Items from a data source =
=== Section Start ===
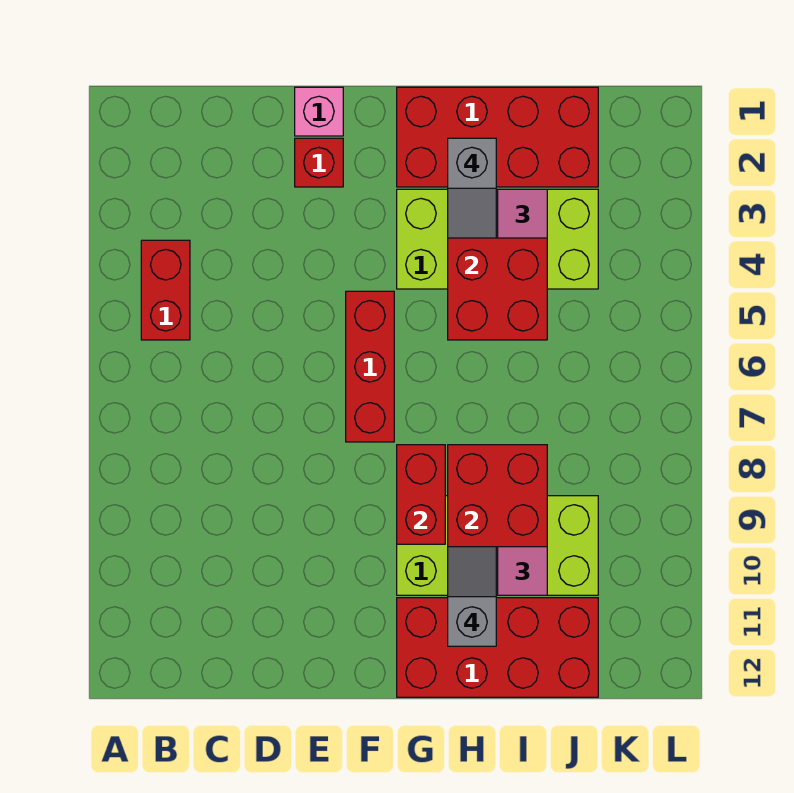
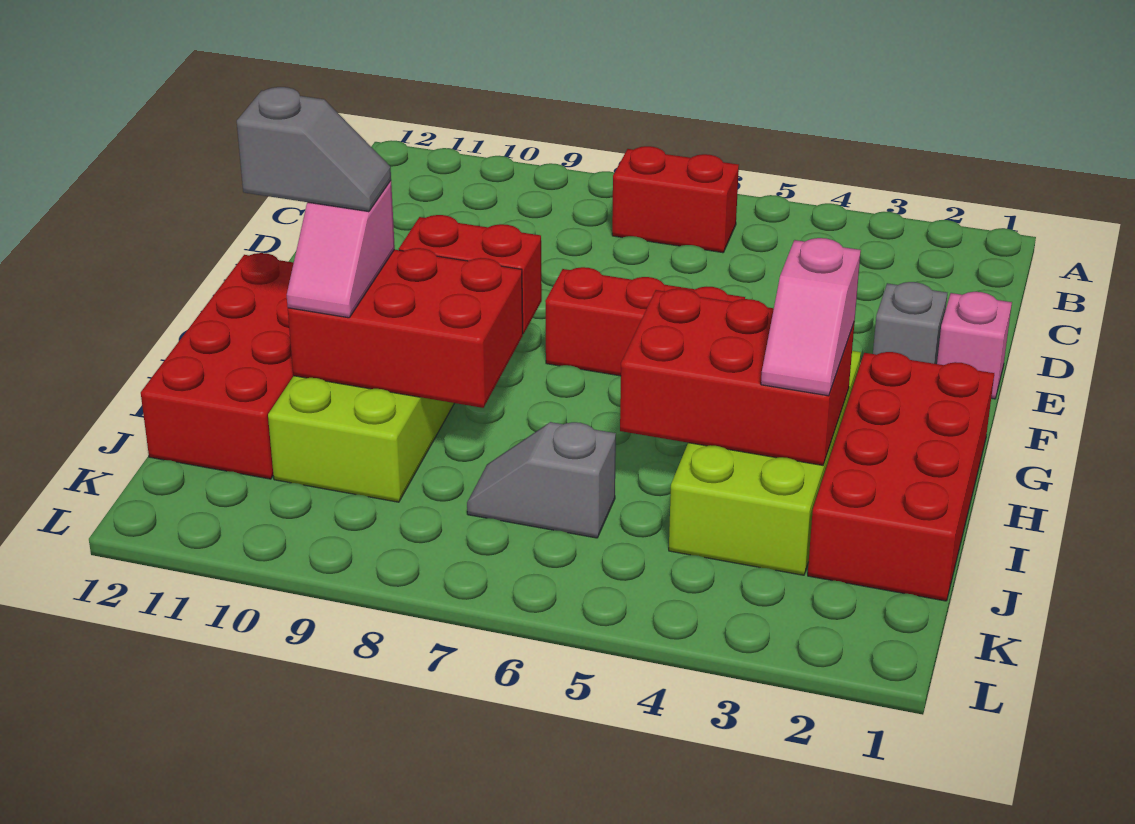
red brick B4:B5 level 1 -> red brick B6:B7 level 1
red brick E2 level 1 -> grey brick E2 level 1
grey slope H2:H3 level 4 top 2 -> grey slope J6:J7 level 1 top 6

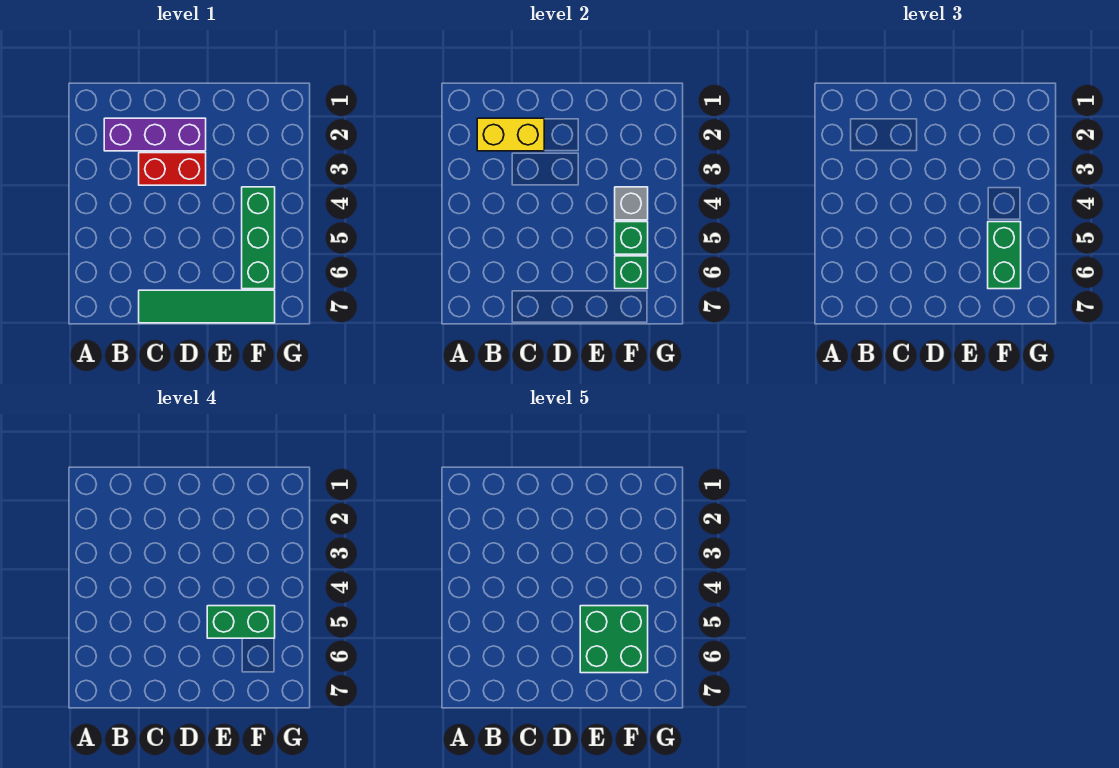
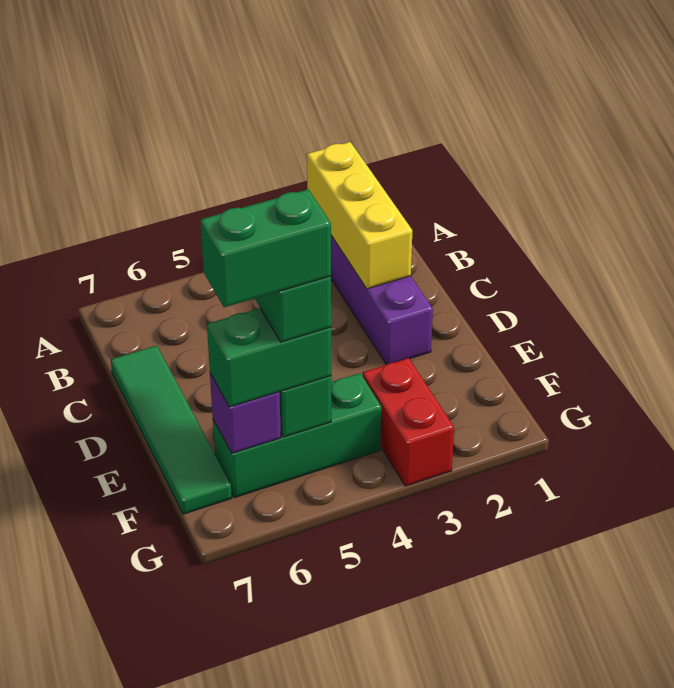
yellow brick B2:C2 level 2 -> yellow brick A2:C2 level 2
red brick C3:D3 level 1 -> red brick F3:G3 level 1
green brick E5:F6 level 5 -> green brick F5:F6 level 5
grey brick F4 level 2 -> none
green brick F6 level 2 -> purple brick F6 level 2

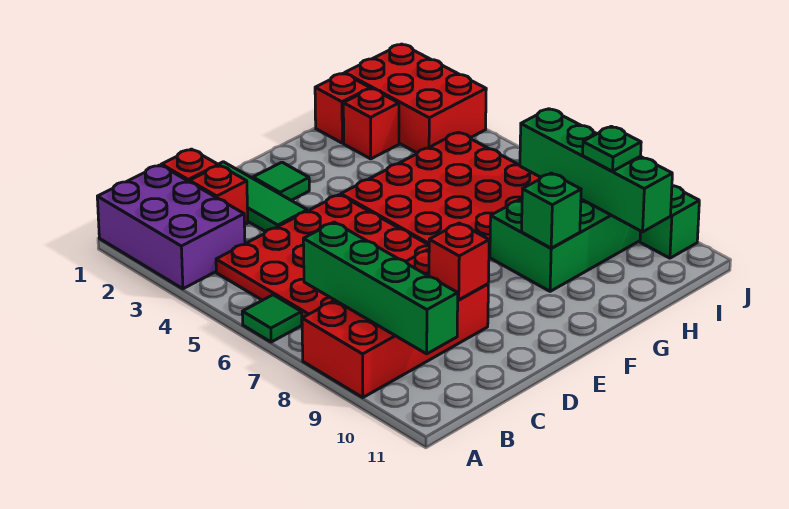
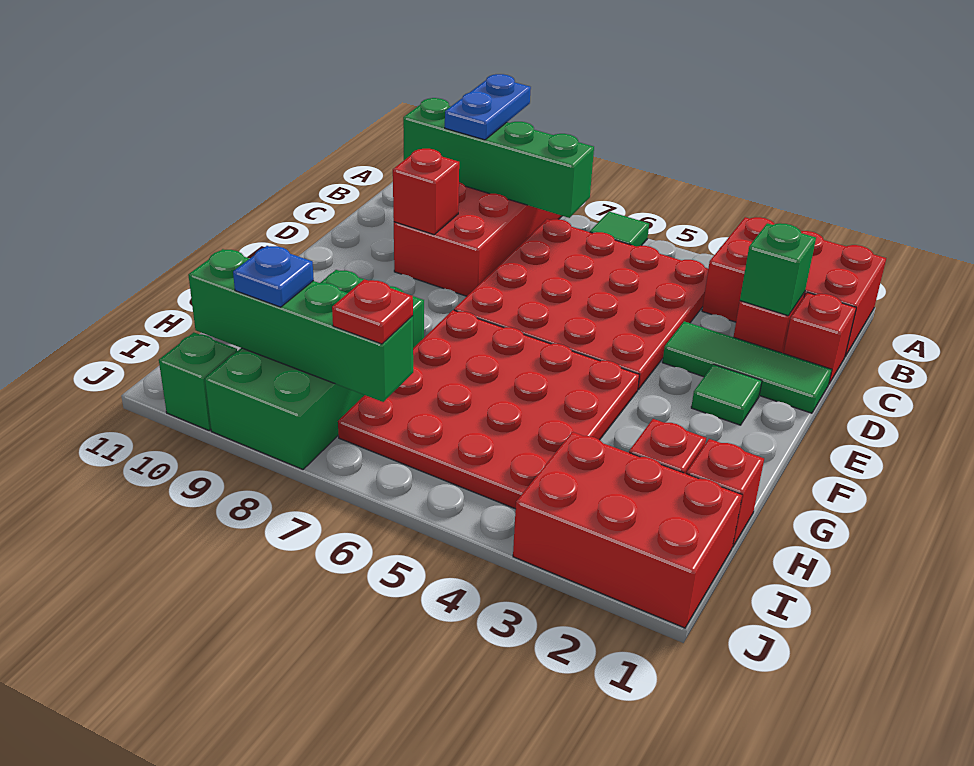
purple brick A1:B3 level 1 -> red brick A1:B3 level 1
none -> blue plate A9:B9 level 3
green brick G9 level 2 -> green brick C2 level 2
none -> red plate I7 level 3
green plate I9 level 3 -> blue plate I9 level 3

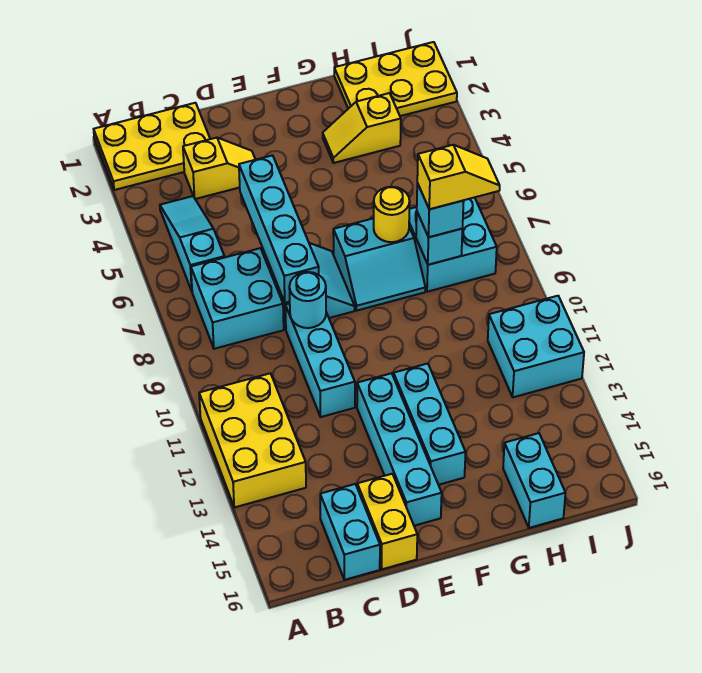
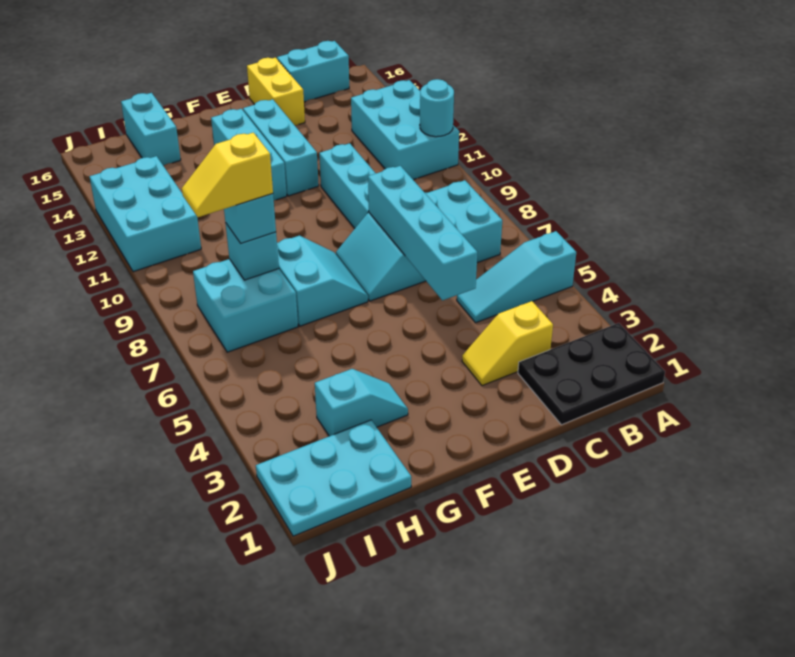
yellow plate A1:C2 level 1 -> black plate A1:C2 level 1
yellow brick A11:B13 level 1 -> cyan brick A11:B13 level 1
cyan slope B4:B6 level 1 top 6 -> cyan slope A5:C5 level 1 top A
cyan brick C15:C16 level 1 -> cyan brick B16:C16 level 1
cyan round brick D9 level 2 -> cyan round brick A11 level 2
cyan brick E12:E15 level 1 -> cyan brick E12:E14 level 1
cyan slope F7:G8 level 1 top 7 -> cyan slope F7:G8 level 1 top G
yellow slope G3:H3 level 1 top H -> cyan slope G3:H3 level 1 top H
yellow round brick G7 level 2 -> none
yellow plate H1:J2 level 1 -> cyan plate H1:J2 level 1
cyan brick I11:J12 level 1 -> cyan brick I11:J13 level 1

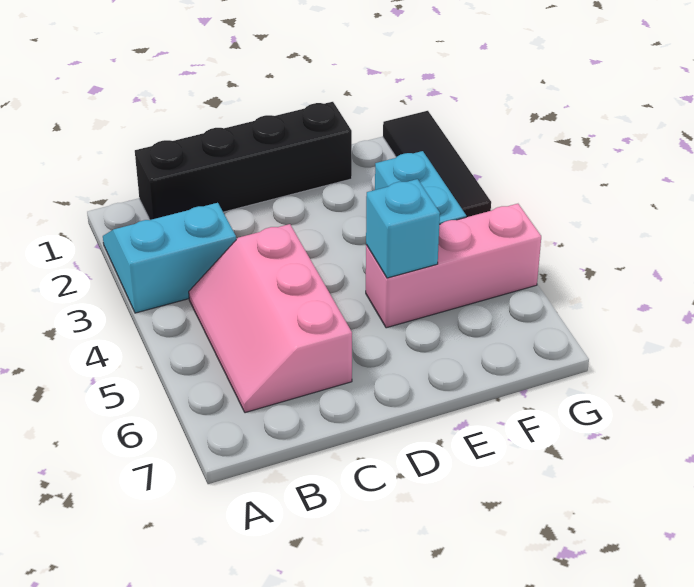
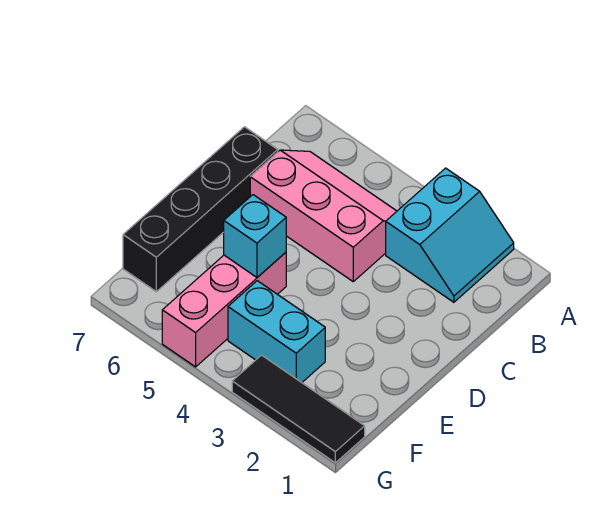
black brick B1:E1 level 1 -> black brick C7:F7 level 1

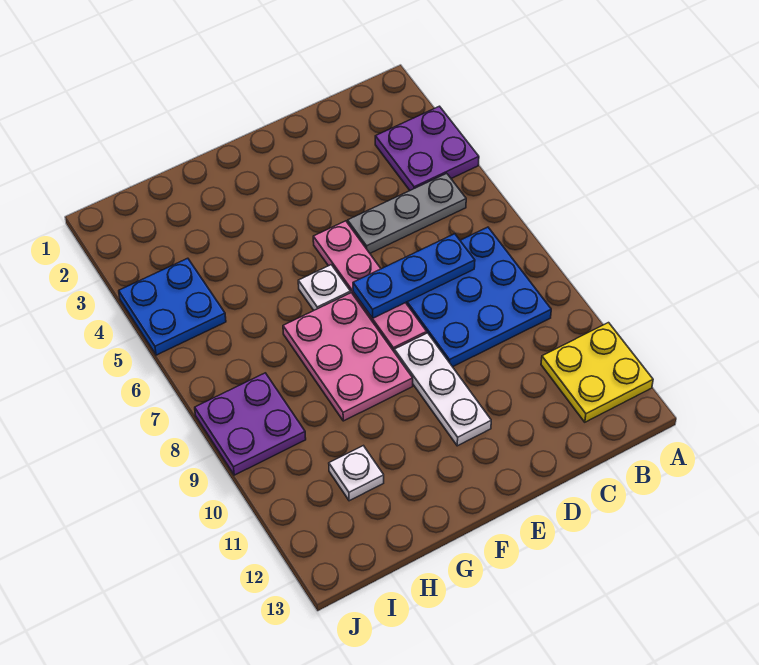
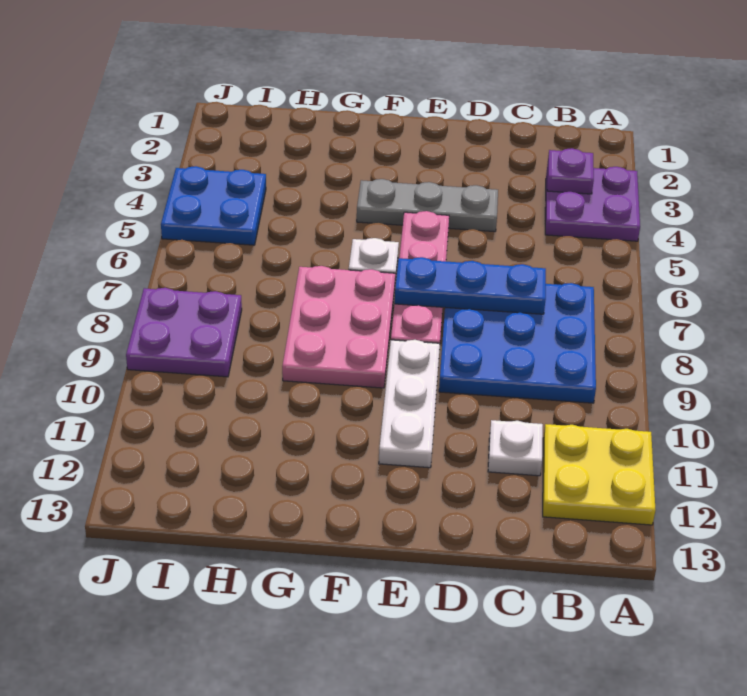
none -> purple plate B3 level 2
grey plate B5:D5 level 1 -> grey plate D4:F4 level 1
white plate H11 level 1 -> white plate C11 level 1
=== Section End ===
Action item = A verbatim copy of the entries, without the pictures, is what this task requires.

Written reply =
red brick B4:B5 level 1 -> red brick B6:B7 level 1
red brick E2 level 1 -> grey brick E2 level 1
grey slope H2:H3 level 4 top 2 -> grey slope J6:J7 level 1 top 6

yellow brick B2:C2 level 2 -> yellow brick A2:C2 level 2
red brick C3:D3 level 1 -> red brick F3:G3 level 1
green brick E5:F6 level 5 -> green brick F5:F6 level 5
grey brick F4 level 2 -> none
green brick F6 level 2 -> purple brick F6 level 2

purple brick A1:B3 level 1 -> red brick A1:B3 level 1
none -> blue plate A9:B9 level 3
green brick G9 level 2 -> green brick C2 level 2
none -> red plate I7 level 3
green plate I9 level 3 -> blue plate I9 level 3

yellow plate A1:C2 level 1 -> black plate A1:C2 level 1
yellow brick A11:B13 level 1 -> cyan brick A11:B13 level 1
cyan slope B4:B6 level 1 top 6 -> cyan slope A5:C5 level 1 top A
cyan brick C15:C16 level 1 -> cyan brick B16:C16 level 1
cyan round brick D9 level 2 -> cyan round brick A11 level 2
cyan brick E12:E15 level 1 -> cyan brick E12:E14 level 1
cyan slope F7:G8 level 1 top 7 -> cyan slope F7:G8 level 1 top G
yellow slope G3:H3 level 1 top H -> cyan slope G3:H3 level 1 top H
yellow round brick G7 level 2 -> none
yellow plate H1:J2 level 1 -> cyan plate H1:J2 level 1
cyan brick I11:J12 level 1 -> cyan brick I11:J13 level 1

black brick B1:E1 level 1 -> black brick C7:F7 level 1

none -> purple plate B3 level 2
grey plate B5:D5 level 1 -> grey plate D4:F4 level 1
white plate H11 level 1 -> white plate C11 level 1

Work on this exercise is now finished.